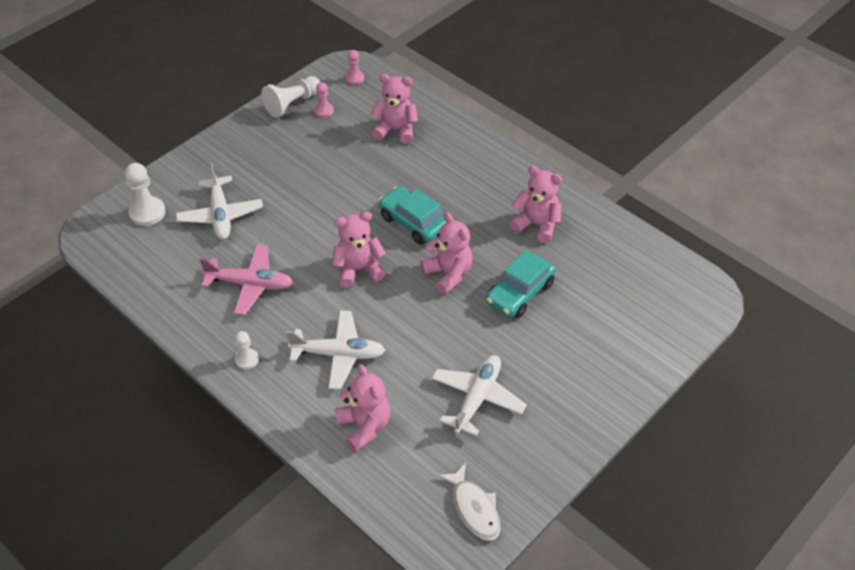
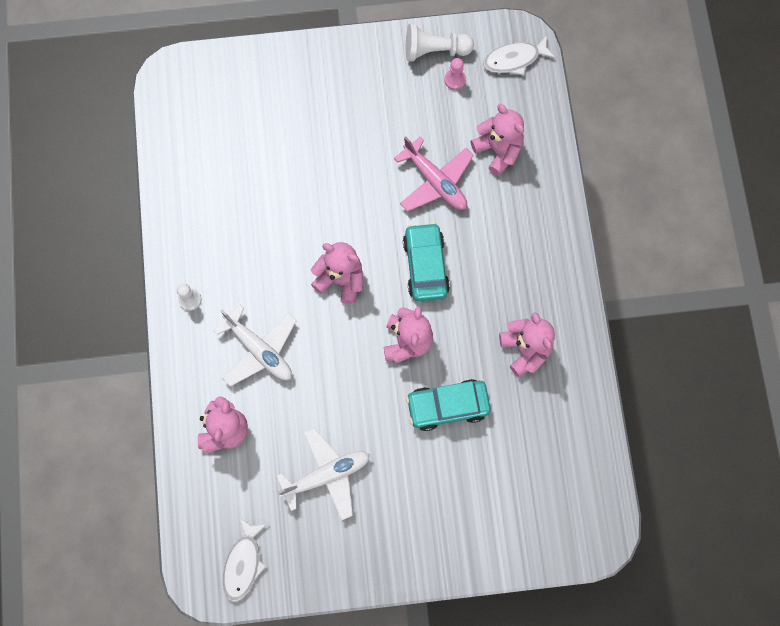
camera: 40 degrees right, 25 degrees up
(147, 212) = (224, 88): white pawn -> none
(220, 215) = (279, 135): white plane -> none
(250, 284) = (247, 227): pink plane -> pink plane (435, 181)
(354, 78) = (514, 59): pink pawn -> white fish

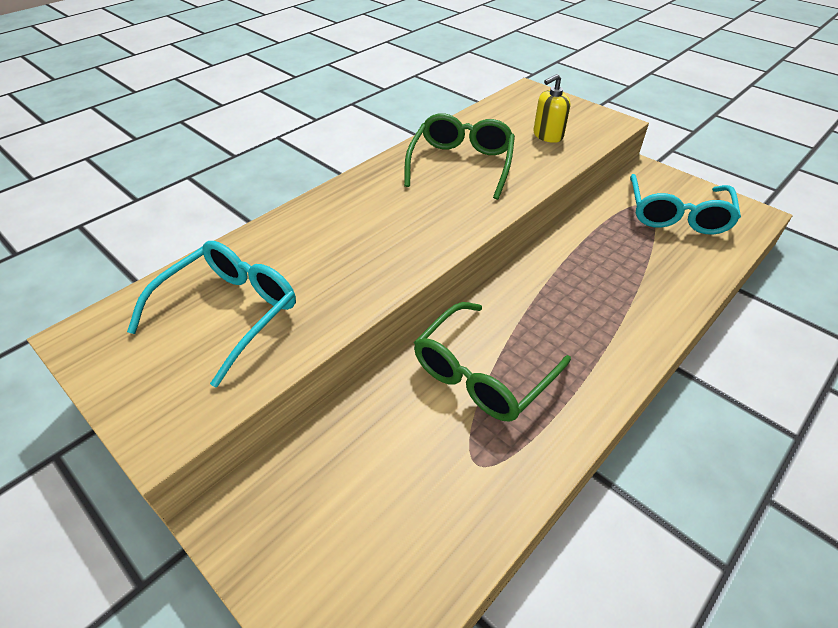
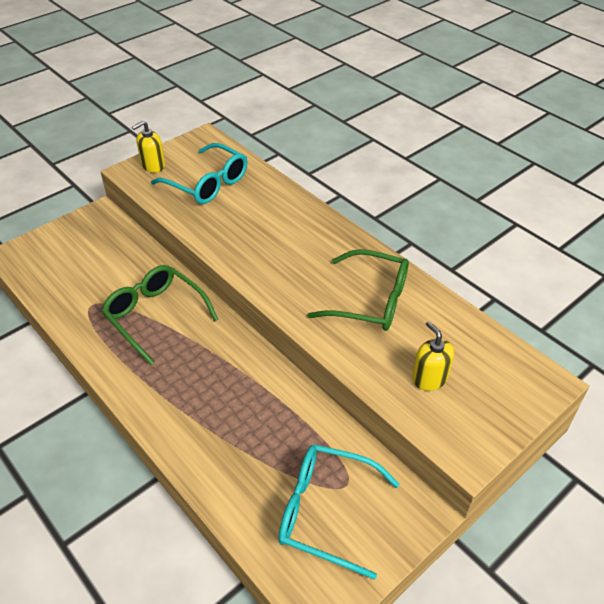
camera: 95 degrees right, 0 degrees up
(153, 398) = (153, 165): none -> yellow soap dispenser

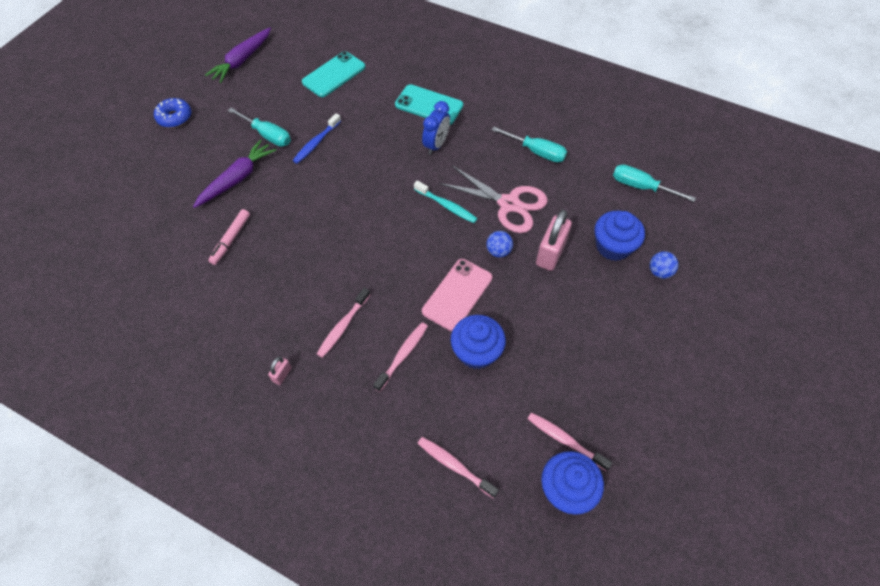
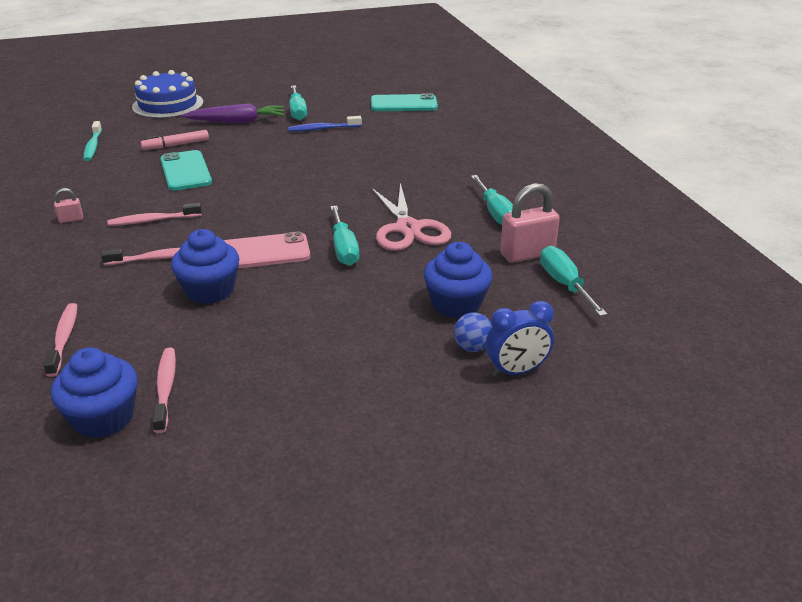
camera: 45 degrees right, 25 degrees down
(143, 198) = (168, 105): none -> blue cake
(174, 117) = (257, 81): blue donut -> none
(242, 60) = (352, 74): purple carrot -> none
(429, 105) = (449, 147): turquoise phone -> turquoise phone (185, 171)
(436, 145) = (412, 169): blue clock -> blue clock (516, 371)
(447, 206) = (353, 203): turquoise toothbrush -> turquoise toothbrush (93, 146)
(498, 251) = (344, 248): blue ball -> turquoise screwdriver
(550, 253) = (386, 275): pink padlock -> pink padlock (527, 254)

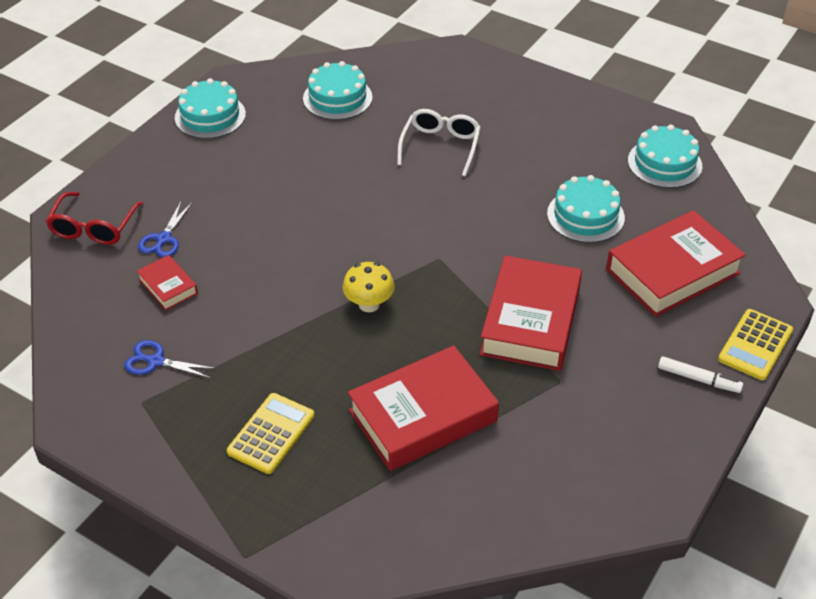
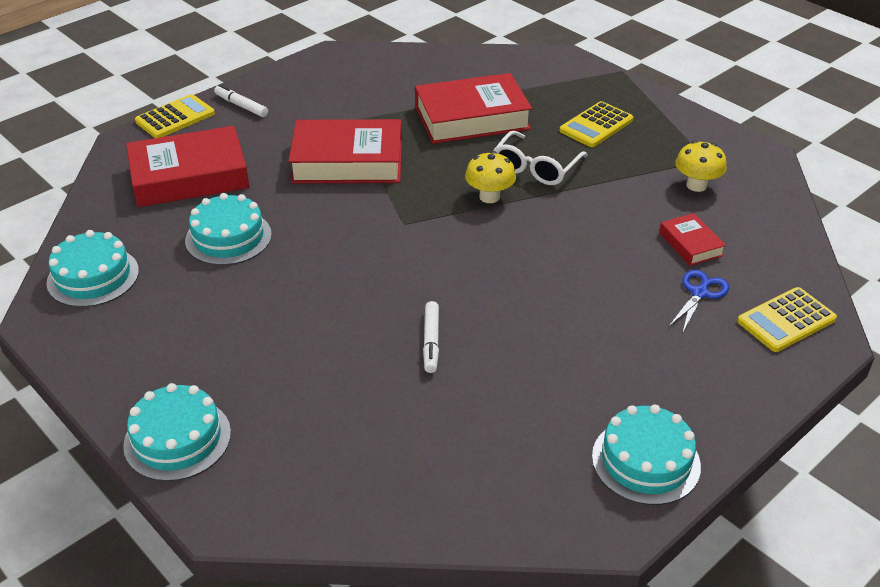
camera: 165 degrees left, 5 degrees down
(94, 228) = (786, 320): red glasses -> yellow calculator
(156, 361) = (696, 185): blue scissors -> yellow mushroom
(337, 98) = (448, 456): turquoise cake -> turquoise cake (177, 439)
(375, 163) = (431, 341): none -> white marker
(440, 146) = (339, 348): white glasses -> white glasses (535, 168)
(530, 321) = (347, 161): red book -> red book turned 60 degrees clockwise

•••

Problem requirements ▸ Copy out exactly the lines that begin at the line with "camera: 45 degrees right, 25 degrees down" and end at the final line of the entries above. Leave out the pictures.

Solution to the problem ▸
camera: 45 degrees right, 25 degrees down
(143, 198) = (168, 105): none -> blue cake
(174, 117) = (257, 81): blue donut -> none
(242, 60) = (352, 74): purple carrot -> none
(429, 105) = (449, 147): turquoise phone -> turquoise phone (185, 171)
(436, 145) = (412, 169): blue clock -> blue clock (516, 371)
(447, 206) = (353, 203): turquoise toothbrush -> turquoise toothbrush (93, 146)
(498, 251) = (344, 248): blue ball -> turquoise screwdriver
(550, 253) = (386, 275): pink padlock -> pink padlock (527, 254)

camera: 165 degrees left, 5 degrees down
(94, 228) = (786, 320): red glasses -> yellow calculator
(156, 361) = (696, 185): blue scissors -> yellow mushroom
(337, 98) = (448, 456): turquoise cake -> turquoise cake (177, 439)
(375, 163) = (431, 341): none -> white marker
(440, 146) = (339, 348): white glasses -> white glasses (535, 168)
(530, 321) = (347, 161): red book -> red book turned 60 degrees clockwise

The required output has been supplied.